▶ **Exercise prompt**
The lines to be copied are those below that contain "tile".

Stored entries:
####################
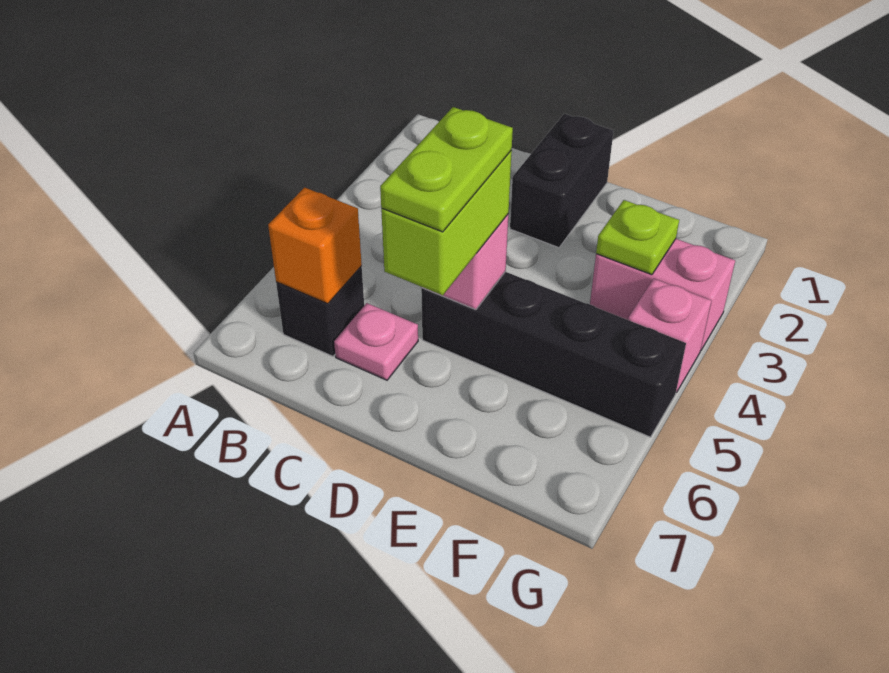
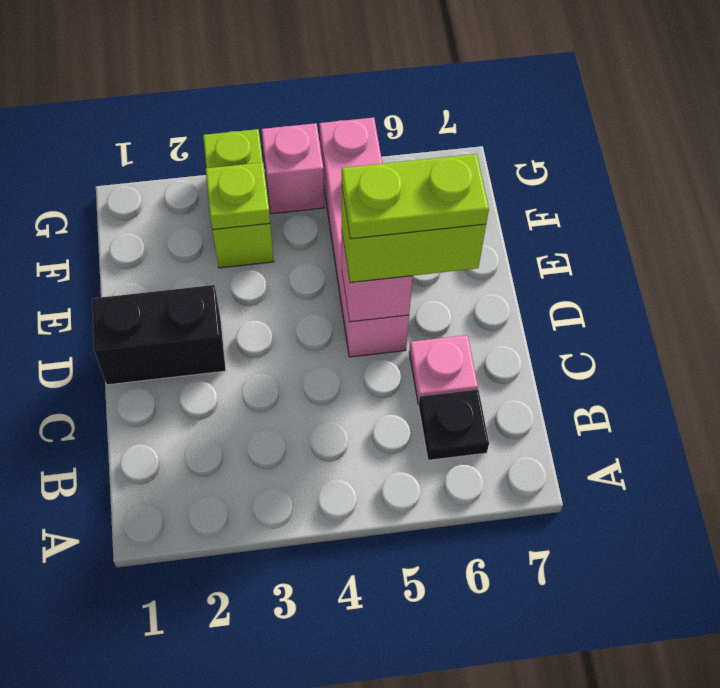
black brick B6 level 1 -> black plate B6 level 1
orange brick B6 level 2 -> none
black brick D5:G5 level 1 -> pink brick D5:G5 level 1
pink brick F3:G3 level 1 -> lime brick F3:G3 level 1

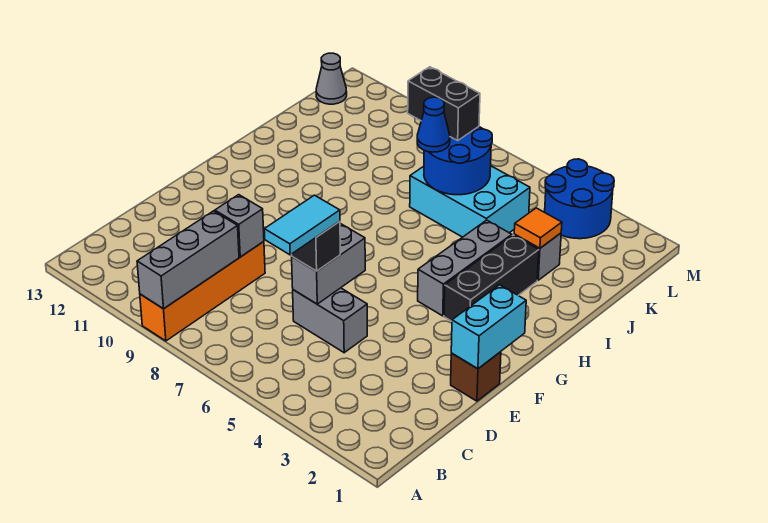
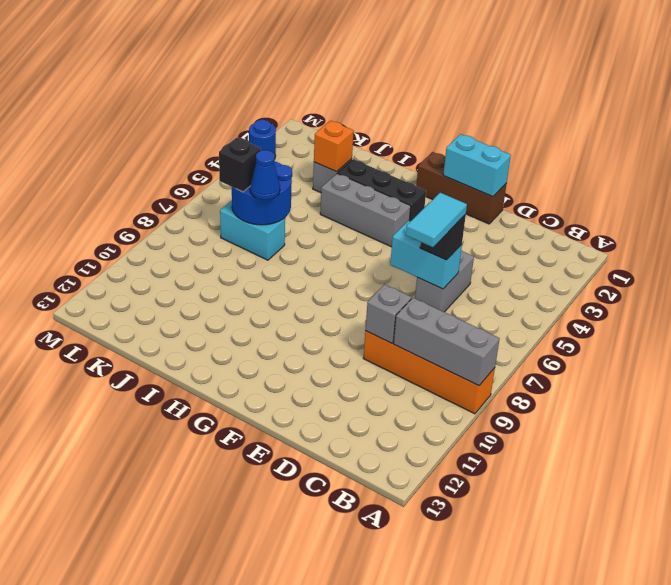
cyan tile C6:D6 level 4 -> cyan tile D6:D7 level 4
grey brick D6:E6 level 2 -> cyan brick D6:E6 level 2
brown brick E1 level 1 -> brown brick E1:G1 level 1
orange tile J3 level 2 -> orange brick J3 level 2
cyan brick J5:K7 level 1 -> cyan brick J7:K7 level 1
black brick K7:K8 level 3 -> black brick K7 level 3
blue round brick L3:M4 level 1 -> blue round brick M3 level 1
grey cone L13 level 1 -> none

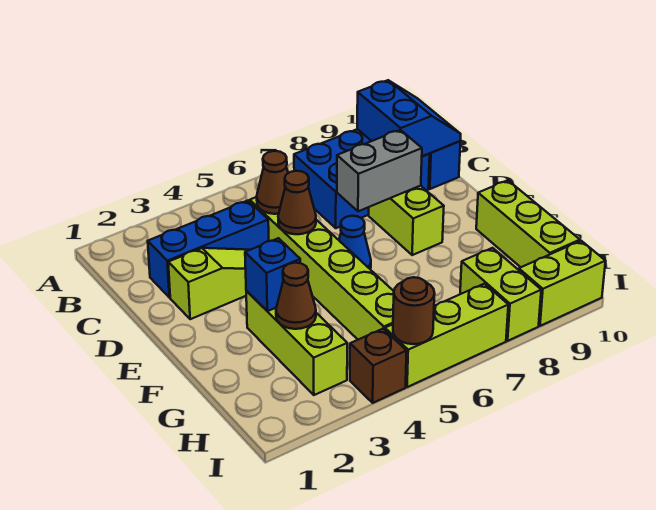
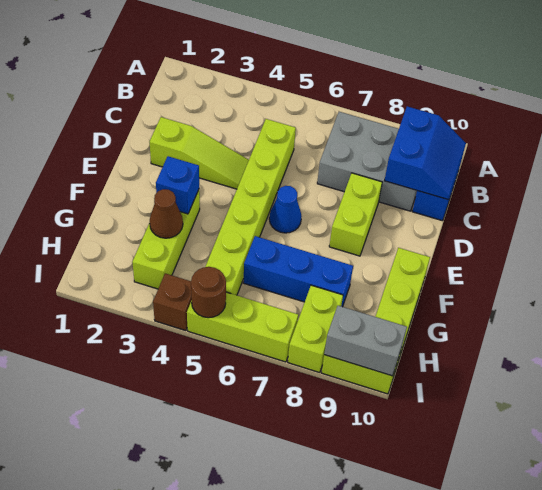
blue brick B7:C9 level 1 -> grey brick B7:C9 level 1
blue brick C2:C4 level 1 -> blue brick G6:G8 level 1
brown cone C5 level 2 -> none
brown cone D5 level 2 -> none
grey brick D7:D8 level 2 -> grey brick I9:I10 level 2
####################
▶ **Your response**
cyan tile C6:D6 level 4 -> cyan tile D6:D7 level 4
orange tile J3 level 2 -> orange brick J3 level 2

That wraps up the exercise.